The data below:

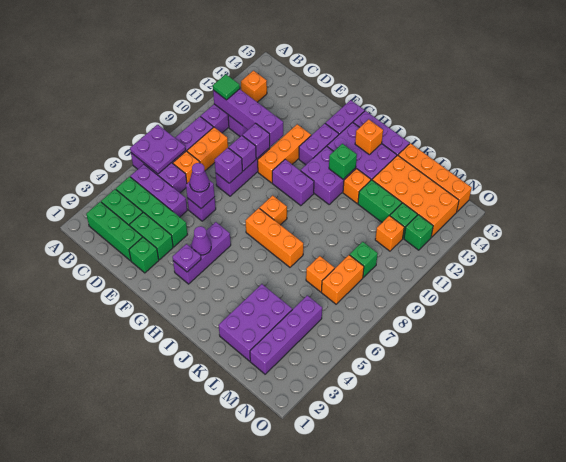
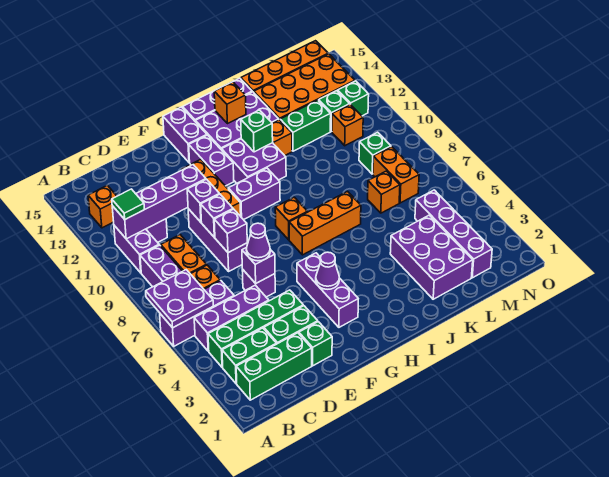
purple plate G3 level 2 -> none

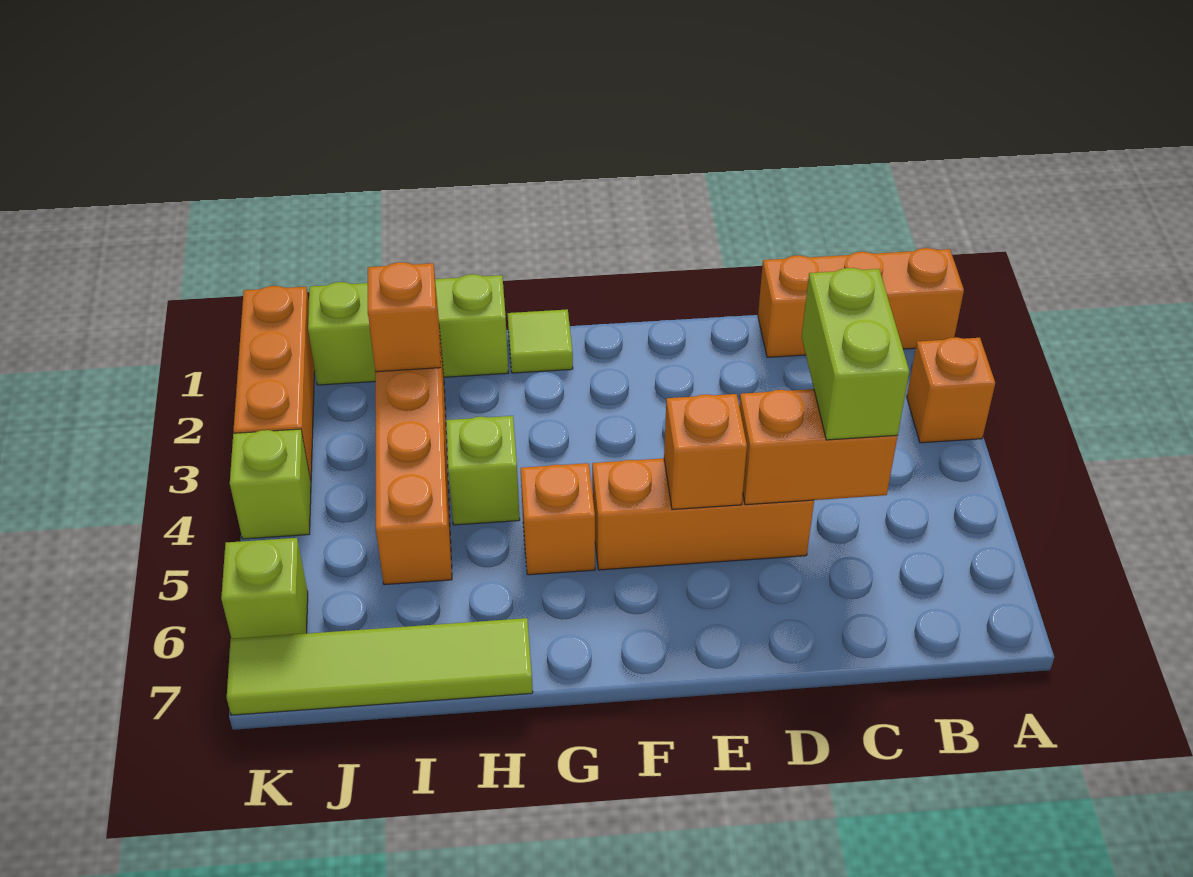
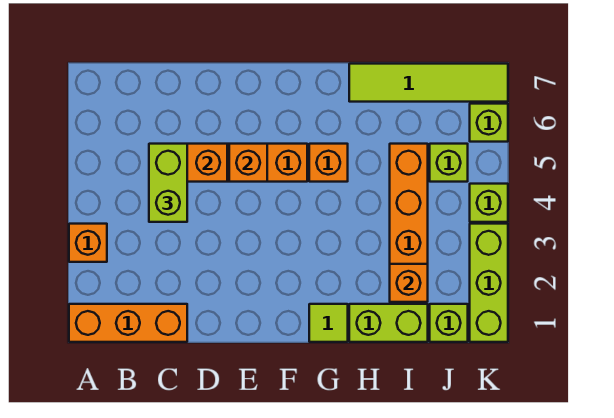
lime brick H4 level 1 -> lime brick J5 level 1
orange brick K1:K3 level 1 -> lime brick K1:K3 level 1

End of The data.
The data below:

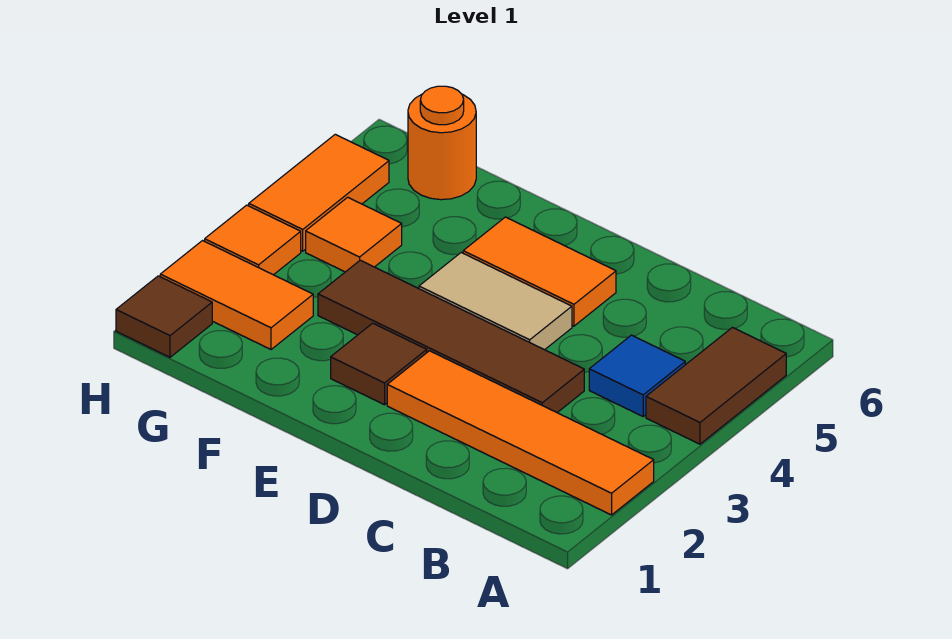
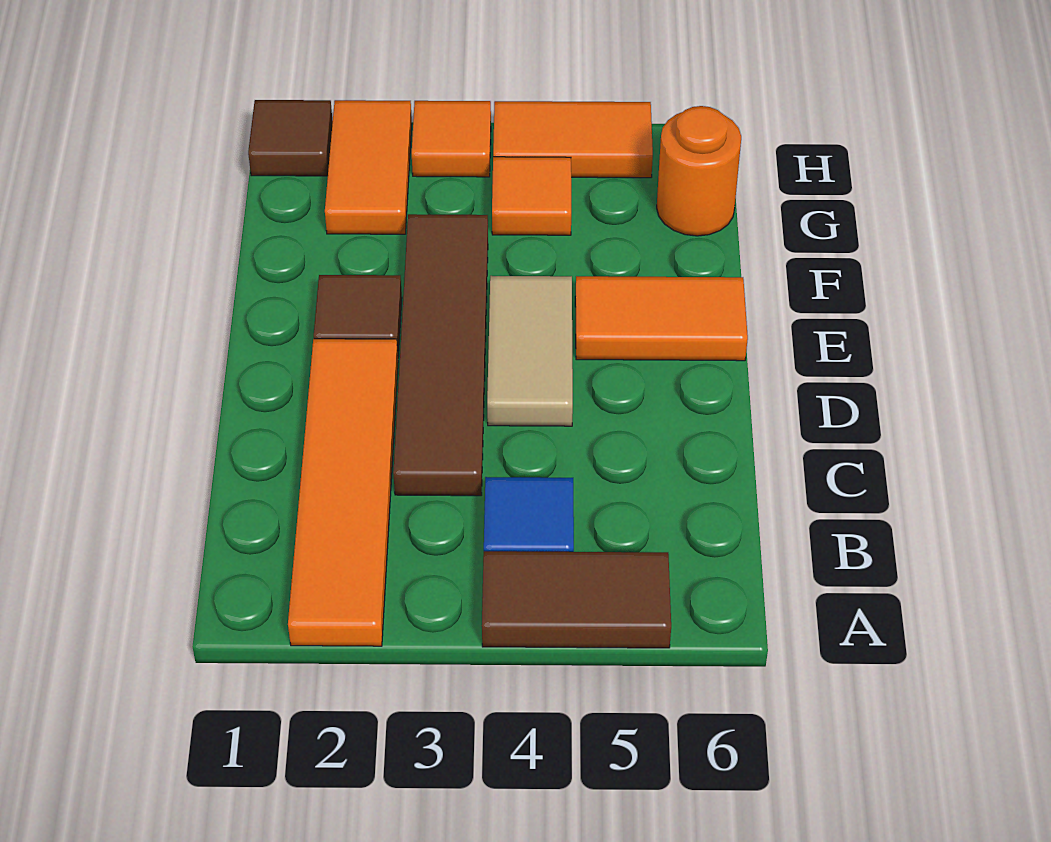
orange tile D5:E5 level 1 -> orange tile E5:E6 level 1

End of The data.

Directions:
In the data above, how many lines include the word "brick"? Answer with the number only.

Answer space:
2